SOURCE MATERIAL below:

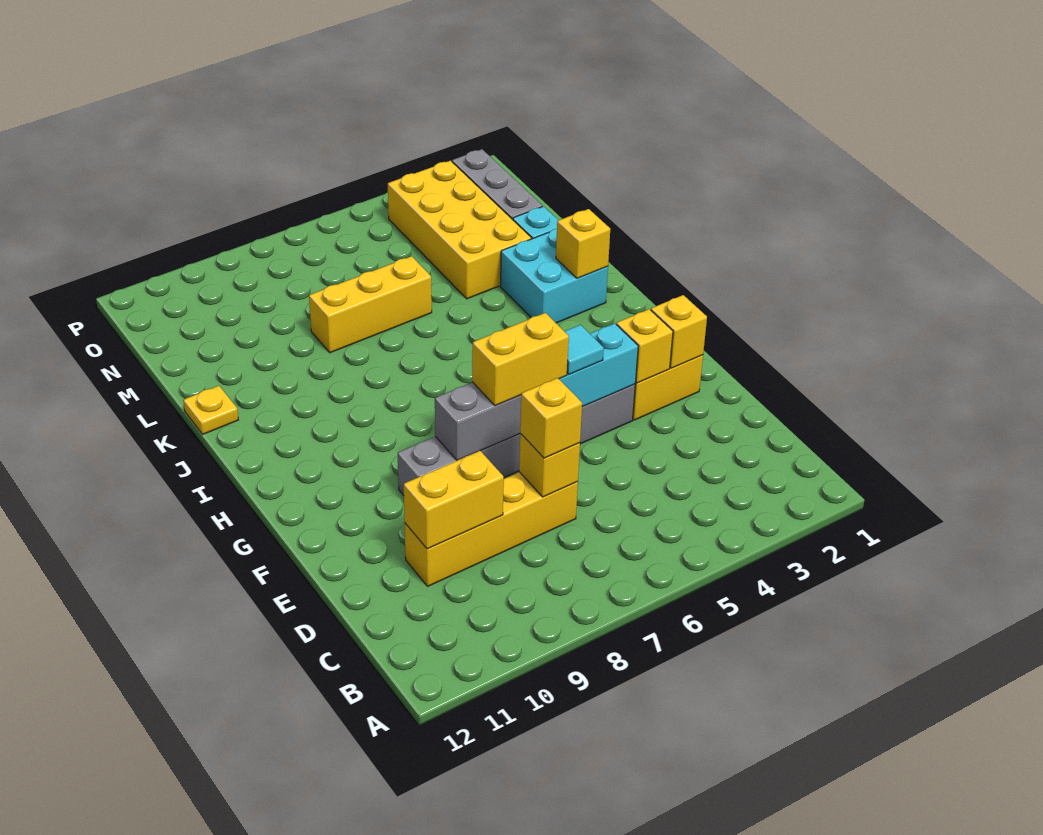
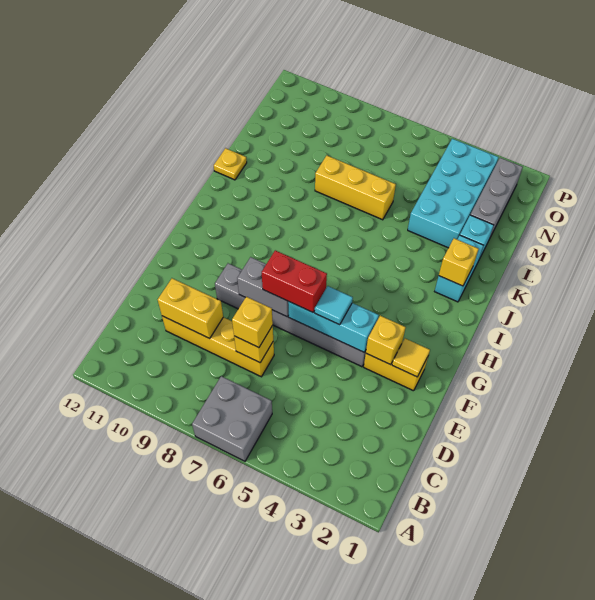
none -> grey brick A6:B7 level 1
yellow brick F2 level 2 -> yellow tile F2 level 2
yellow brick F6:F7 level 3 -> red brick F6:F7 level 3
cyan brick J2:K3 level 1 -> cyan brick J2:K2 level 1
yellow brick L3:O4 level 1 -> cyan brick L3:O4 level 1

End of SOURCE MATERIAL.

» WORK TO COMPLETE
Copy the lines above exactly, beginning at the line containing "yellow brick F2" and stopping at the last line.

» REPLY
yellow brick F2 level 2 -> yellow tile F2 level 2
yellow brick F6:F7 level 3 -> red brick F6:F7 level 3
cyan brick J2:K3 level 1 -> cyan brick J2:K2 level 1
yellow brick L3:O4 level 1 -> cyan brick L3:O4 level 1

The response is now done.